## Task item
When a line of the entries contains "green", please list that line.

*** Opening Data supplied ***

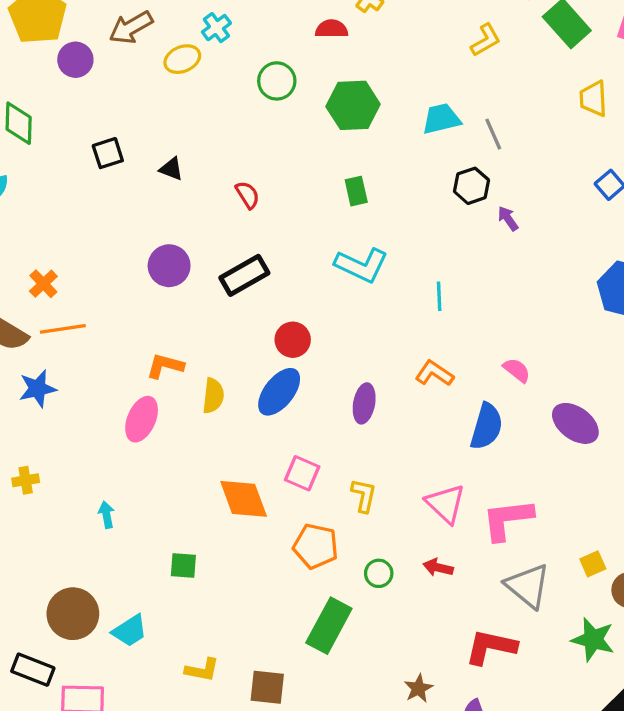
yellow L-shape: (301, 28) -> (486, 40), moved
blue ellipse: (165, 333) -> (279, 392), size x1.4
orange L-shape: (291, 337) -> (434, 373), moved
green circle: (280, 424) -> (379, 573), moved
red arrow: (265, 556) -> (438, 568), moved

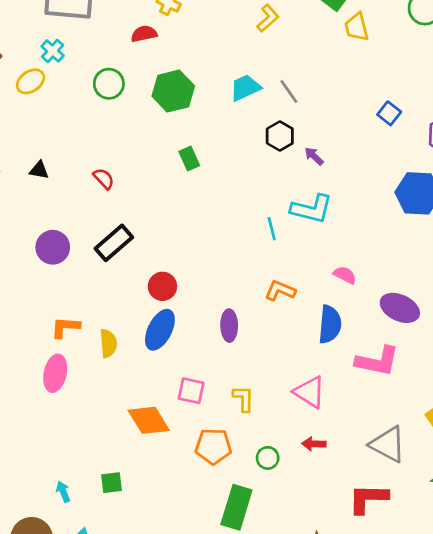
yellow trapezoid: (593, 99) -> (357, 27), moved
cyan L-shape: (361, 265) -> (312, 209), moved
cyan arrow: (106, 515) -> (63, 492), moved
pink L-shape: (507, 519) -> (377, 361), moved, turned -150

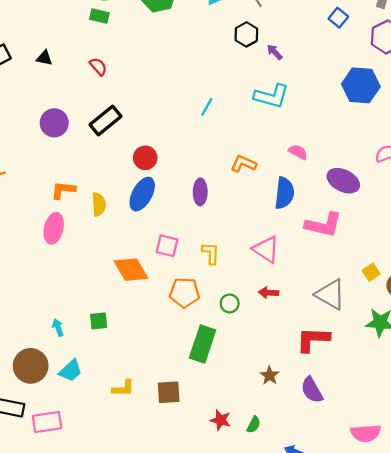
green rectangle: (189, 158) -> (99, 16), moved, turned -54
cyan line: (272, 229) -> (207, 107), moved, turned 42

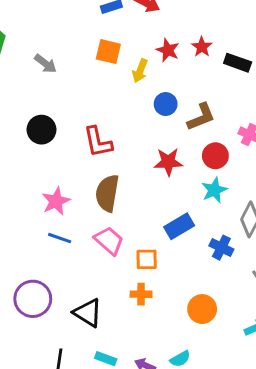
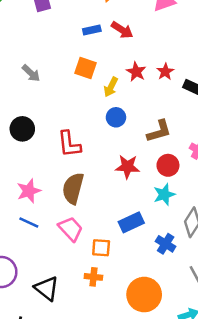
blue circle: (166, 104) -> (116, 117), moved
orange circle: (202, 309) -> (144, 295), size x1.4

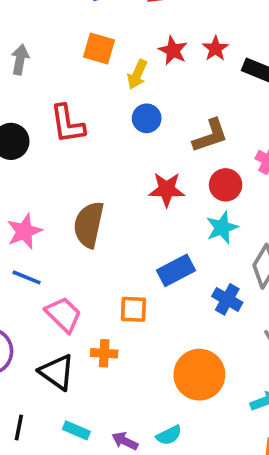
gray arrow: (31, 73) -> (20, 60), turned -120
red L-shape: (69, 144) -> (67, 124), moved
pink trapezoid: (71, 229) -> (63, 315), moved
orange cross: (93, 277) -> (104, 353), moved

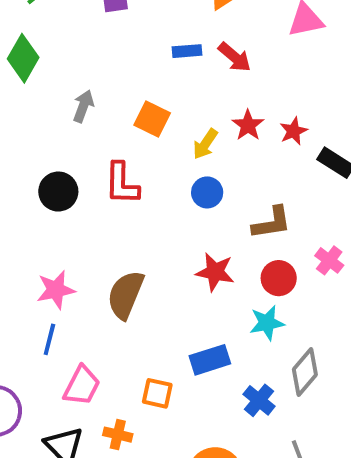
orange square: (99, 48) -> (152, 119), moved
blue line: (27, 277) -> (49, 339), turned 72
pink trapezoid: (63, 315) -> (82, 386), turned 63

*** Closing Data supplied ***

## Output of the exercise
green circle: (280, 424) -> (379, 573), moved
green rectangle: (189, 158) -> (99, 16), moved, turned -54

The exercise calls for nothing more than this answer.